→ **EXERCISE DESCRIPTION**
Change every "coordinate" in the listing below to "position" and keep everything else the same. Leave the pictures out of your answer.

[Dataset rows]
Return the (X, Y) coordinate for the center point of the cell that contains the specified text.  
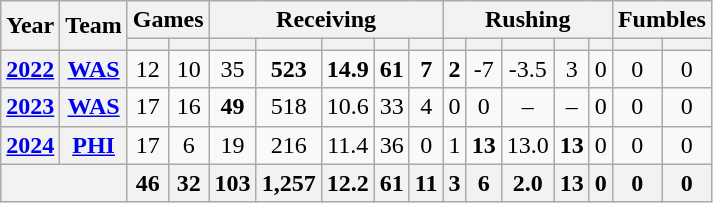
Rushing (528, 20)
Team (94, 26)
13.0 (528, 145)
7 (426, 69)
216 (288, 145)
11.4 (348, 145)
4 (426, 107)
49 (232, 107)
2.0 (528, 183)
32 (188, 183)
-7 (484, 69)
33 (392, 107)
2023 (30, 107)
10 (188, 69)
Year (30, 26)
1 (454, 145)
523 (288, 69)
103 (232, 183)
-3.5 (528, 69)
518 (288, 107)
2 (454, 69)
2022 (30, 69)
14.9 (348, 69)
Fumbles (662, 20)
2024 (30, 145)
12 (148, 69)
Receiving (326, 20)
Games (168, 20)
36 (392, 145)
PHI (94, 145)
16 (188, 107)
35 (232, 69)
1,257 (288, 183)
46 (148, 183)
11 (426, 183)
10.6 (348, 107)
12.2 (348, 183)
19 (232, 145)
Scan for the cell matching the given text and deliver its [x, y] coordinate at center. 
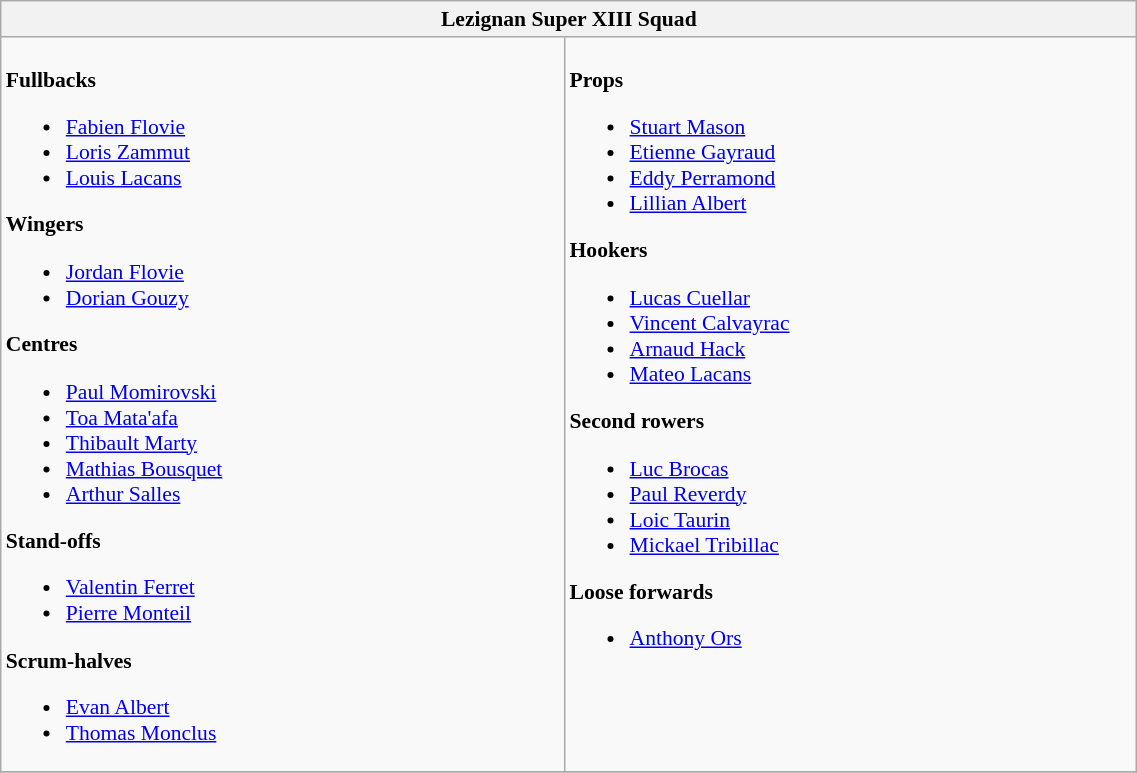
Lezignan Super XIII Squad [569, 19]
Capture the cell that displays the provided text and extract its (x, y) central coordinate. 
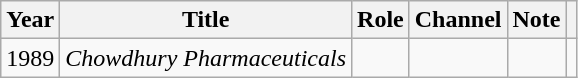
Channel (458, 20)
1989 (30, 58)
Role (381, 20)
Chowdhury Pharmaceuticals (206, 58)
Year (30, 20)
Note (536, 20)
Title (206, 20)
Extract the [x, y] coordinate from the center of the cell holding the provided text.  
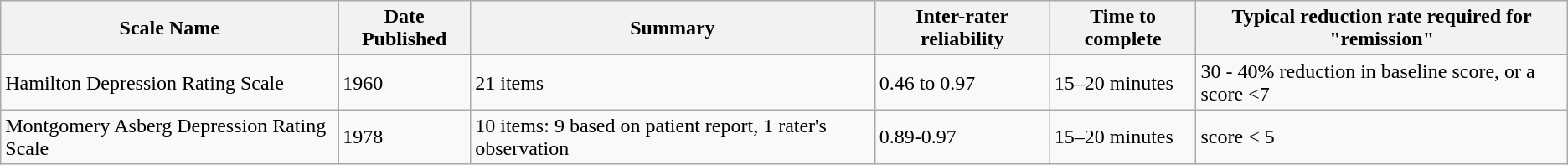
30 - 40% reduction in baseline score, or a score <7 [1382, 82]
Hamilton Depression Rating Scale [169, 82]
0.89-0.97 [962, 137]
Time to complete [1122, 28]
Date Published [405, 28]
1960 [405, 82]
Inter-rater reliability [962, 28]
Montgomery Asberg Depression Rating Scale [169, 137]
10 items: 9 based on patient report, 1 rater's observation [673, 137]
21 items [673, 82]
score < 5 [1382, 137]
Typical reduction rate required for "remission" [1382, 28]
0.46 to 0.97 [962, 82]
Summary [673, 28]
Scale Name [169, 28]
1978 [405, 137]
Output the [x, y] coordinate of the center of the cell containing the given text.  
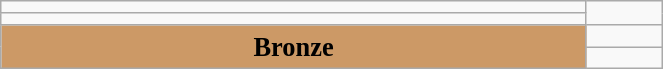
Bronze [294, 46]
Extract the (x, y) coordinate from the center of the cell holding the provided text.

→ **RESPONSE TO THE TASK**
Return the (X, Y) position for the center point of the cell that contains the specified text.  
Rushing (528, 20)
Team (94, 26)
13.0 (528, 145)
7 (426, 69)
216 (288, 145)
11.4 (348, 145)
4 (426, 107)
49 (232, 107)
2.0 (528, 183)
32 (188, 183)
-7 (484, 69)
33 (392, 107)
2023 (30, 107)
10 (188, 69)
Year (30, 26)
1 (454, 145)
523 (288, 69)
103 (232, 183)
-3.5 (528, 69)
518 (288, 107)
2 (454, 69)
2022 (30, 69)
14.9 (348, 69)
Fumbles (662, 20)
2024 (30, 145)
12 (148, 69)
Receiving (326, 20)
Games (168, 20)
36 (392, 145)
PHI (94, 145)
16 (188, 107)
35 (232, 69)
1,257 (288, 183)
46 (148, 183)
11 (426, 183)
10.6 (348, 107)
12.2 (348, 183)
19 (232, 145)
Scan for the cell matching the given text and deliver its [x, y] position at center. 
Lezignan Super XIII Squad [569, 19]
Capture the cell that displays the provided text and extract its (x, y) central position. 
Channel (458, 20)
1989 (30, 58)
Role (381, 20)
Chowdhury Pharmaceuticals (206, 58)
Year (30, 20)
Note (536, 20)
Title (206, 20)
Extract the [x, y] position from the center of the cell holding the provided text.  
30 - 40% reduction in baseline score, or a score <7 [1382, 82]
Hamilton Depression Rating Scale [169, 82]
0.89-0.97 [962, 137]
Time to complete [1122, 28]
Date Published [405, 28]
1960 [405, 82]
Inter-rater reliability [962, 28]
Montgomery Asberg Depression Rating Scale [169, 137]
10 items: 9 based on patient report, 1 rater's observation [673, 137]
21 items [673, 82]
score < 5 [1382, 137]
Typical reduction rate required for "remission" [1382, 28]
0.46 to 0.97 [962, 82]
Summary [673, 28]
Scale Name [169, 28]
1978 [405, 137]
Output the [x, y] position of the center of the cell containing the given text.  
Bronze [294, 46]
Extract the (x, y) position from the center of the cell holding the provided text.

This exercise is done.